About this exercise -
From the entries that follow, copy every line with the word "DGND".

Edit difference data
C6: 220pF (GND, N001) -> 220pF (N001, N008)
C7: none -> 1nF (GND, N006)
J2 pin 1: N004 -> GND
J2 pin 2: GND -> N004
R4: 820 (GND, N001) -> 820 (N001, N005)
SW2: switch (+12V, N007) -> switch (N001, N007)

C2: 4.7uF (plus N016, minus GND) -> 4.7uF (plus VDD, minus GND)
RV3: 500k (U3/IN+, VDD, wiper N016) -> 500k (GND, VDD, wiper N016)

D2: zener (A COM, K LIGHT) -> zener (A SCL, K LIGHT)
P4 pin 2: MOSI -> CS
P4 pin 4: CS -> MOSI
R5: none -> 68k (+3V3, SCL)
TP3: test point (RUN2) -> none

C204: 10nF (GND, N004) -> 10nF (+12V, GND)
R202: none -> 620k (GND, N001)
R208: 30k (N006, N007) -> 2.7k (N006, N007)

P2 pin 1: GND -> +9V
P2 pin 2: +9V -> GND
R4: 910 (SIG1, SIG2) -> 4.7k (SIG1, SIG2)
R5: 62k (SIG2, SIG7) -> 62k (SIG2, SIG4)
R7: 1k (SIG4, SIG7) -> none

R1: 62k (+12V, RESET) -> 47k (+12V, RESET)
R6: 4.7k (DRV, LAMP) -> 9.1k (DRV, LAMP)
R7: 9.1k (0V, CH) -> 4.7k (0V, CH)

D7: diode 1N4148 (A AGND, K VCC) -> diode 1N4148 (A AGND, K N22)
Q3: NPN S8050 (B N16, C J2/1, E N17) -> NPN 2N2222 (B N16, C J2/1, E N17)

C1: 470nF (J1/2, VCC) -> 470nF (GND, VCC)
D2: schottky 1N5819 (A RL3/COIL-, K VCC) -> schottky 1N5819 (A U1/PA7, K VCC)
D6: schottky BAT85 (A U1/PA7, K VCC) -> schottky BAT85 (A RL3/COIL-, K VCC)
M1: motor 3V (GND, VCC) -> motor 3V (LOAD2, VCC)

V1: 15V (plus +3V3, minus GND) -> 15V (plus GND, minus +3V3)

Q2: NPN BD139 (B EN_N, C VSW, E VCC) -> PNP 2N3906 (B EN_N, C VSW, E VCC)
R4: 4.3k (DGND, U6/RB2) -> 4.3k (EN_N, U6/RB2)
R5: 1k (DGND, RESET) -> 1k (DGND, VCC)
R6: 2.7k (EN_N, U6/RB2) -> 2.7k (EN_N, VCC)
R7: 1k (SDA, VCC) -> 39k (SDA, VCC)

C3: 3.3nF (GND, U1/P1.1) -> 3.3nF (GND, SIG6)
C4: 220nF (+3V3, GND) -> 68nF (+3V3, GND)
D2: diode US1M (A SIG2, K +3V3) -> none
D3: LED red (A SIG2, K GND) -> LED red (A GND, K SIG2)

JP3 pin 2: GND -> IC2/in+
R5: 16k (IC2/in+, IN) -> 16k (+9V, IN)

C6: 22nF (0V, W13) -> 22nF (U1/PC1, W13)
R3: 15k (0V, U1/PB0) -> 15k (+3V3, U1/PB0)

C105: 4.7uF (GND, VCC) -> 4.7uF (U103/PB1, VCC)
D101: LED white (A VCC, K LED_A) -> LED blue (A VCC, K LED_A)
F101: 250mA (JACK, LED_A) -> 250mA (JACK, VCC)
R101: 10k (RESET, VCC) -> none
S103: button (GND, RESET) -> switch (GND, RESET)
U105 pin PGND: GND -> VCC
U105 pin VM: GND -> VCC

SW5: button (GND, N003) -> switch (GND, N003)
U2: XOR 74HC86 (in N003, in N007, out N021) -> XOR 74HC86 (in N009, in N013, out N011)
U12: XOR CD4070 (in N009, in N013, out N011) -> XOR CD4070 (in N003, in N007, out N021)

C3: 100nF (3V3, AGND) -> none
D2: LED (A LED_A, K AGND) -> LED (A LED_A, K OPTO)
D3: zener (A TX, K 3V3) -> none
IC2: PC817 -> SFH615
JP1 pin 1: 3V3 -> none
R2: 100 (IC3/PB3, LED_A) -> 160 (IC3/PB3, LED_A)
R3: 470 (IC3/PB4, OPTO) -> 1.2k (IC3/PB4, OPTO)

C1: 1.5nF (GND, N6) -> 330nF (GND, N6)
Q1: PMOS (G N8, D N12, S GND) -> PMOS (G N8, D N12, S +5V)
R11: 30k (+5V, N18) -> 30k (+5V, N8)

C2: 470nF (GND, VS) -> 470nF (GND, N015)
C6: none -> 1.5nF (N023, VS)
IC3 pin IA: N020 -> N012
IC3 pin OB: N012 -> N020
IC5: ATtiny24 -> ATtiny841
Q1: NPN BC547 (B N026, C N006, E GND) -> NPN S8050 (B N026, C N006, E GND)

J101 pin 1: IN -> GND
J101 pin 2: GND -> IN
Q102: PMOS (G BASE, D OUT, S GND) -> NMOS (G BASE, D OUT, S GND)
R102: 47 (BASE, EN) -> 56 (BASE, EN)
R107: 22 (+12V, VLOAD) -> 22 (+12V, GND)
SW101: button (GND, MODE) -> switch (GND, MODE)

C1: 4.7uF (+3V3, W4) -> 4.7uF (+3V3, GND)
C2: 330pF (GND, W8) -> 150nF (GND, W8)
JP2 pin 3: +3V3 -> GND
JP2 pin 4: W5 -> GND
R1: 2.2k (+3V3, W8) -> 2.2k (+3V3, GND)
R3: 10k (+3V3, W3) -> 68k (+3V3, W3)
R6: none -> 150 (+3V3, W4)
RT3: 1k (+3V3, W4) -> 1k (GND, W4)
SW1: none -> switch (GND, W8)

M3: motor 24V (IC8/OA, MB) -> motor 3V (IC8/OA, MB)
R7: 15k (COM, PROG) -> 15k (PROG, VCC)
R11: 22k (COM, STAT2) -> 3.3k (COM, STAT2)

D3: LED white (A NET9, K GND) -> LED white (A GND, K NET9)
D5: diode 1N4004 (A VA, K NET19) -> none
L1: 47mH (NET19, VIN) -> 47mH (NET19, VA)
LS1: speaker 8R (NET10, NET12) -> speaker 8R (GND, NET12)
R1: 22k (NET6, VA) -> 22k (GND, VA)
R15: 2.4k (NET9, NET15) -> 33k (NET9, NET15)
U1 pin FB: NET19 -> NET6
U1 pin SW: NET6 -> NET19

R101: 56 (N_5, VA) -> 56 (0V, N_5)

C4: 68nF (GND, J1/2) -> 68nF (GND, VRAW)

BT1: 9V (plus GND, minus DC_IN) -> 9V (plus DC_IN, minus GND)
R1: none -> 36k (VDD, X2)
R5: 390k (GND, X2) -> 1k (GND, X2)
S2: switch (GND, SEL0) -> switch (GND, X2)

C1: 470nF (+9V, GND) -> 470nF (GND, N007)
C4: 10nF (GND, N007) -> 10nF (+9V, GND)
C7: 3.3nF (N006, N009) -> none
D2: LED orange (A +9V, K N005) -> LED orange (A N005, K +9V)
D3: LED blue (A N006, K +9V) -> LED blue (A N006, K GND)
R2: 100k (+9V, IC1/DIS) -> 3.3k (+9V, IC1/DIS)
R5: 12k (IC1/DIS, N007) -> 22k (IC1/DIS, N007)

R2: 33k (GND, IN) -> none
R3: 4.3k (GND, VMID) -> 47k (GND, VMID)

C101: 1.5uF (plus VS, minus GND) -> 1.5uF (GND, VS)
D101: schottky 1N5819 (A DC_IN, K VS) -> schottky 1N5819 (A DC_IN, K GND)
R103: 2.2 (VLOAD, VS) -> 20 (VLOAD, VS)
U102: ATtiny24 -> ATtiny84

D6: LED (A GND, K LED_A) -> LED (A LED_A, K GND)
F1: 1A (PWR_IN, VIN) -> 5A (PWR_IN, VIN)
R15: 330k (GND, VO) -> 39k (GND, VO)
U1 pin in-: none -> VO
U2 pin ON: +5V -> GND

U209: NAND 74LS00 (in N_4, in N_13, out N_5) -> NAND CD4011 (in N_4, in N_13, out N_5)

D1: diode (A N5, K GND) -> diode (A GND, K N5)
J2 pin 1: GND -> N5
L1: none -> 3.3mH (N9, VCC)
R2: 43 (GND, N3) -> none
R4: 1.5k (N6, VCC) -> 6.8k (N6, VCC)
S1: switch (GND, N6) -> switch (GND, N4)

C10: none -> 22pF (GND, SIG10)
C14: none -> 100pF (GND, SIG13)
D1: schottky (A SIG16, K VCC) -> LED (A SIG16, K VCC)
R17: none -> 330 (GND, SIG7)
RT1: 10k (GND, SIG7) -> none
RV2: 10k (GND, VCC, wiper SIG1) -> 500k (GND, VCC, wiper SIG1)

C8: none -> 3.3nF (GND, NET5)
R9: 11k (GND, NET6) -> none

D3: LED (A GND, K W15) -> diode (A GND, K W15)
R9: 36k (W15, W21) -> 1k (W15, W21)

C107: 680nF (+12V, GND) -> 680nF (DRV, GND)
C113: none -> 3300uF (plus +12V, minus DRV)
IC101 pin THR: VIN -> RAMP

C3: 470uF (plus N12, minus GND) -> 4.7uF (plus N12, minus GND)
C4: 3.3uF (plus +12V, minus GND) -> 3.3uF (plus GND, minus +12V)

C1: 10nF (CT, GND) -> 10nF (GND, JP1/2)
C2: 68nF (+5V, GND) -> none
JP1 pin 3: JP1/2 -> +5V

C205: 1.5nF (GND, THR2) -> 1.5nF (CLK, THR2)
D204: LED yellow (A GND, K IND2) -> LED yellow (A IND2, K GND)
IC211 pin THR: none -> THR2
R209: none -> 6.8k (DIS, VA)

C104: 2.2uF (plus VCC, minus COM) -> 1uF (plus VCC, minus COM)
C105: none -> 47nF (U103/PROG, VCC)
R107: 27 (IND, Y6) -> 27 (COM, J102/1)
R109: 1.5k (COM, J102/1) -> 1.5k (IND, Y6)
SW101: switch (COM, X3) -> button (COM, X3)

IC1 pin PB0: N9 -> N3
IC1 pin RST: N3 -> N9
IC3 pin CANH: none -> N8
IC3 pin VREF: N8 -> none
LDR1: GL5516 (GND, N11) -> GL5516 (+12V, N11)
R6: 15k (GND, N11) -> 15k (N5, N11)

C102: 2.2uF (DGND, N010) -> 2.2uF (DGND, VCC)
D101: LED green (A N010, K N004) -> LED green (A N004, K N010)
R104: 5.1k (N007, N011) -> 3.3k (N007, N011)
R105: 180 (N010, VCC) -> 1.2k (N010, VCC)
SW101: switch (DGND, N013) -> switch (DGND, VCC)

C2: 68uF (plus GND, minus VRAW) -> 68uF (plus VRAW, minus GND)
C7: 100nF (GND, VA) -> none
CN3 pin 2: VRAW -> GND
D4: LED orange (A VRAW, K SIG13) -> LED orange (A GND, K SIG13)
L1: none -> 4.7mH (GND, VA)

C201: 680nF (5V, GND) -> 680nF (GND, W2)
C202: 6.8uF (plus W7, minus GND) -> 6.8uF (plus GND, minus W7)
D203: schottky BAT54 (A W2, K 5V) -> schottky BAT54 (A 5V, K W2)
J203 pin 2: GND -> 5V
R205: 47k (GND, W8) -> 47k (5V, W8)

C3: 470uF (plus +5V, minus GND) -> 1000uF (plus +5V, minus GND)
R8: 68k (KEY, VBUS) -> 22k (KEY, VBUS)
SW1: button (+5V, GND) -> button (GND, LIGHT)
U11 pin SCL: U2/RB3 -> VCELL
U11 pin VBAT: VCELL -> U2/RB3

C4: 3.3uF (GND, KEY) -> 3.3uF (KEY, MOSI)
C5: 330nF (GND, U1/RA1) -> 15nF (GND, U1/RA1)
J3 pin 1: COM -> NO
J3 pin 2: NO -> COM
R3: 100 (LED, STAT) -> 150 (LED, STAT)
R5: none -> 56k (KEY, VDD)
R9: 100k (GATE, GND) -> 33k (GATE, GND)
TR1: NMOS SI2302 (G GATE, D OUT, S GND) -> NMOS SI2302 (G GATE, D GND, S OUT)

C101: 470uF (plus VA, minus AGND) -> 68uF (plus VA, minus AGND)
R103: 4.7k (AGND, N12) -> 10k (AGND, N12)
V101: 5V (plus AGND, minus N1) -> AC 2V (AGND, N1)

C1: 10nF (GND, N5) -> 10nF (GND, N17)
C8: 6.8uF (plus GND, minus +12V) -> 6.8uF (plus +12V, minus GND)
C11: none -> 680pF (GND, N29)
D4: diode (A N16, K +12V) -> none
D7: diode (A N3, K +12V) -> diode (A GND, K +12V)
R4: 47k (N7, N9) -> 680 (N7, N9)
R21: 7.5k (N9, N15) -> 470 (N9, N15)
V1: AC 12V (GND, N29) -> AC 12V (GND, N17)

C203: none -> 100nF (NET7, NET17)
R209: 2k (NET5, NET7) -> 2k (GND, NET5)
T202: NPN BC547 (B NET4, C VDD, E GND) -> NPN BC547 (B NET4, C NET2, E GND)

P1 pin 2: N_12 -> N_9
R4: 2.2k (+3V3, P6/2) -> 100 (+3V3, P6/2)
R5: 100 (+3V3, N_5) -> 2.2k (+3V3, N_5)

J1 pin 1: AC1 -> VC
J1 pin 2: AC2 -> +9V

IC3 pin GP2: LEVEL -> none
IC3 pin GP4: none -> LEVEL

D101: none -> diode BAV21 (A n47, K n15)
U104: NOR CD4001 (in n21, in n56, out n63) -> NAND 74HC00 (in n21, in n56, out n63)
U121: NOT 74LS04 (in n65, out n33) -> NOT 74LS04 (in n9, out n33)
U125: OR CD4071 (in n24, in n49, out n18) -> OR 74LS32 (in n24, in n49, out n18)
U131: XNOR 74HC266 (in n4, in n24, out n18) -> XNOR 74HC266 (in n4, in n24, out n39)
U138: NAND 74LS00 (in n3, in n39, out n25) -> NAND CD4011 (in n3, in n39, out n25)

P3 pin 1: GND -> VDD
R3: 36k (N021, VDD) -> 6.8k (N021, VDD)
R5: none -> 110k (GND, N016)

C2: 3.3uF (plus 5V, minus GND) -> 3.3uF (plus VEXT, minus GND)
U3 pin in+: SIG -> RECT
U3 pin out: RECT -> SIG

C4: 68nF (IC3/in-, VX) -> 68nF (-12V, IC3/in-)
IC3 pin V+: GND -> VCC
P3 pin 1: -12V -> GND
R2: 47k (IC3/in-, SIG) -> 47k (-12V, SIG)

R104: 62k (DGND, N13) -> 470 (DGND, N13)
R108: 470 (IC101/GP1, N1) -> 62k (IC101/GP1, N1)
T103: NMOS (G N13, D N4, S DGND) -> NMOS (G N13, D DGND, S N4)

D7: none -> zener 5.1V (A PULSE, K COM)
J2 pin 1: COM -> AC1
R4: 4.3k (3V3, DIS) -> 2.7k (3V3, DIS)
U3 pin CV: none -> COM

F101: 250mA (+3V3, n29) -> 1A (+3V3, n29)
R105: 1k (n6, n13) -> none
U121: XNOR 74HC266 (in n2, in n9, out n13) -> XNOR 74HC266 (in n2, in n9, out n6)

Result of the exercise -
R4: 4.3k (DGND, U6/RB2) -> 4.3k (EN_N, U6/RB2)
R5: 1k (DGND, RESET) -> 1k (DGND, VCC)
C102: 2.2uF (DGND, N010) -> 2.2uF (DGND, VCC)
SW101: switch (DGND, N013) -> switch (DGND, VCC)
R104: 62k (DGND, N13) -> 470 (DGND, N13)
T103: NMOS (G N13, D N4, S DGND) -> NMOS (G N13, D DGND, S N4)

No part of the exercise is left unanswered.